* _Material provided_
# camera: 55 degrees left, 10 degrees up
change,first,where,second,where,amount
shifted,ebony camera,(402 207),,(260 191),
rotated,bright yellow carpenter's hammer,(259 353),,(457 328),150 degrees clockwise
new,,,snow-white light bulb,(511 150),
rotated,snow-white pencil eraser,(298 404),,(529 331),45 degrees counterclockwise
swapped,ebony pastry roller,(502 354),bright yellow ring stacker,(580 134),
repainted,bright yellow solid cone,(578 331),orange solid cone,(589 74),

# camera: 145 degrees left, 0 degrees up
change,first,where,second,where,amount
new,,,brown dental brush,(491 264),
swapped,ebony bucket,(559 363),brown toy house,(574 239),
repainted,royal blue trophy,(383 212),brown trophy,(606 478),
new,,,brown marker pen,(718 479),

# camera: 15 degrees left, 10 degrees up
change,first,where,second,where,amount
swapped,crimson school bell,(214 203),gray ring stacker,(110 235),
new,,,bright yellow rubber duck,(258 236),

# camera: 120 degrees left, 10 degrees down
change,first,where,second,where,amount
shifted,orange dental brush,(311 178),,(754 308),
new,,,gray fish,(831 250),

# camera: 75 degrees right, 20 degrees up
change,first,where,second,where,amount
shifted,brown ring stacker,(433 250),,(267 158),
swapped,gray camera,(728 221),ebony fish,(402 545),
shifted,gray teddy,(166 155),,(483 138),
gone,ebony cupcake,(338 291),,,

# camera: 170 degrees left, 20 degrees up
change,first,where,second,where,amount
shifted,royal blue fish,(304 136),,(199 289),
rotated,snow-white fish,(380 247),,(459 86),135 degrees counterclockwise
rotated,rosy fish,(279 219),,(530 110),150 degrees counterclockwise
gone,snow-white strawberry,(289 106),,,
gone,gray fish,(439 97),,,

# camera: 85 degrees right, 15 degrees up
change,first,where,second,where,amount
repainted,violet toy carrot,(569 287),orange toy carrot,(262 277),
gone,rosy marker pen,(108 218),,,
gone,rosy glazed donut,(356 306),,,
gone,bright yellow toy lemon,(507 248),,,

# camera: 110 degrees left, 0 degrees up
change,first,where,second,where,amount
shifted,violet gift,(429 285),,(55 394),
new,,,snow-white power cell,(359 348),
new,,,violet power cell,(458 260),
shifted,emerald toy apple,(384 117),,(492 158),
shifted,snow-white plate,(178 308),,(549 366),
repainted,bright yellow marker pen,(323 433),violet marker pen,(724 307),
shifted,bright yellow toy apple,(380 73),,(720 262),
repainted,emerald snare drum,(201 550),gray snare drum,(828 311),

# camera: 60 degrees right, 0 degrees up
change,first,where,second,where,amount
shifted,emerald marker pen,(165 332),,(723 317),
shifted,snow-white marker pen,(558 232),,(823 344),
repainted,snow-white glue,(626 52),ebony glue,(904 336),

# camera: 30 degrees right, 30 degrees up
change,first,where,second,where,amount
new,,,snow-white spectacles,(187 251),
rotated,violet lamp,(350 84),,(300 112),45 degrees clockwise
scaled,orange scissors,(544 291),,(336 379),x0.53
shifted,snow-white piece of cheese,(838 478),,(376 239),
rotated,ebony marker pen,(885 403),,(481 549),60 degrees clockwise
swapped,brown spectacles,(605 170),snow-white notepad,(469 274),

* _Description of the task_
Once more, write out the records exactly as they are.

* _Task output_
# camera: 55 degrees left, 10 degrees up
change,first,where,second,where,amount
shifted,ebony camera,(402 207),,(260 191),
rotated,bright yellow carpenter's hammer,(259 353),,(457 328),150 degrees clockwise
new,,,snow-white light bulb,(511 150),
rotated,snow-white pencil eraser,(298 404),,(529 331),45 degrees counterclockwise
swapped,ebony pastry roller,(502 354),bright yellow ring stacker,(580 134),
repainted,bright yellow solid cone,(578 331),orange solid cone,(589 74),

# camera: 145 degrees left, 0 degrees up
change,first,where,second,where,amount
new,,,brown dental brush,(491 264),
swapped,ebony bucket,(559 363),brown toy house,(574 239),
repainted,royal blue trophy,(383 212),brown trophy,(606 478),
new,,,brown marker pen,(718 479),

# camera: 15 degrees left, 10 degrees up
change,first,where,second,where,amount
swapped,crimson school bell,(214 203),gray ring stacker,(110 235),
new,,,bright yellow rubber duck,(258 236),

# camera: 120 degrees left, 10 degrees down
change,first,where,second,where,amount
shifted,orange dental brush,(311 178),,(754 308),
new,,,gray fish,(831 250),

# camera: 75 degrees right, 20 degrees up
change,first,where,second,where,amount
shifted,brown ring stacker,(433 250),,(267 158),
swapped,gray camera,(728 221),ebony fish,(402 545),
shifted,gray teddy,(166 155),,(483 138),
gone,ebony cupcake,(338 291),,,

# camera: 170 degrees left, 20 degrees up
change,first,where,second,where,amount
shifted,royal blue fish,(304 136),,(199 289),
rotated,snow-white fish,(380 247),,(459 86),135 degrees counterclockwise
rotated,rosy fish,(279 219),,(530 110),150 degrees counterclockwise
gone,snow-white strawberry,(289 106),,,
gone,gray fish,(439 97),,,

# camera: 85 degrees right, 15 degrees up
change,first,where,second,where,amount
repainted,violet toy carrot,(569 287),orange toy carrot,(262 277),
gone,rosy marker pen,(108 218),,,
gone,rosy glazed donut,(356 306),,,
gone,bright yellow toy lemon,(507 248),,,

# camera: 110 degrees left, 0 degrees up
change,first,where,second,where,amount
shifted,violet gift,(429 285),,(55 394),
new,,,snow-white power cell,(359 348),
new,,,violet power cell,(458 260),
shifted,emerald toy apple,(384 117),,(492 158),
shifted,snow-white plate,(178 308),,(549 366),
repainted,bright yellow marker pen,(323 433),violet marker pen,(724 307),
shifted,bright yellow toy apple,(380 73),,(720 262),
repainted,emerald snare drum,(201 550),gray snare drum,(828 311),

# camera: 60 degrees right, 0 degrees up
change,first,where,second,where,amount
shifted,emerald marker pen,(165 332),,(723 317),
shifted,snow-white marker pen,(558 232),,(823 344),
repainted,snow-white glue,(626 52),ebony glue,(904 336),

# camera: 30 degrees right, 30 degrees up
change,first,where,second,where,amount
new,,,snow-white spectacles,(187 251),
rotated,violet lamp,(350 84),,(300 112),45 degrees clockwise
scaled,orange scissors,(544 291),,(336 379),x0.53
shifted,snow-white piece of cheese,(838 478),,(376 239),
rotated,ebony marker pen,(885 403),,(481 549),60 degrees clockwise
swapped,brown spectacles,(605 170),snow-white notepad,(469 274),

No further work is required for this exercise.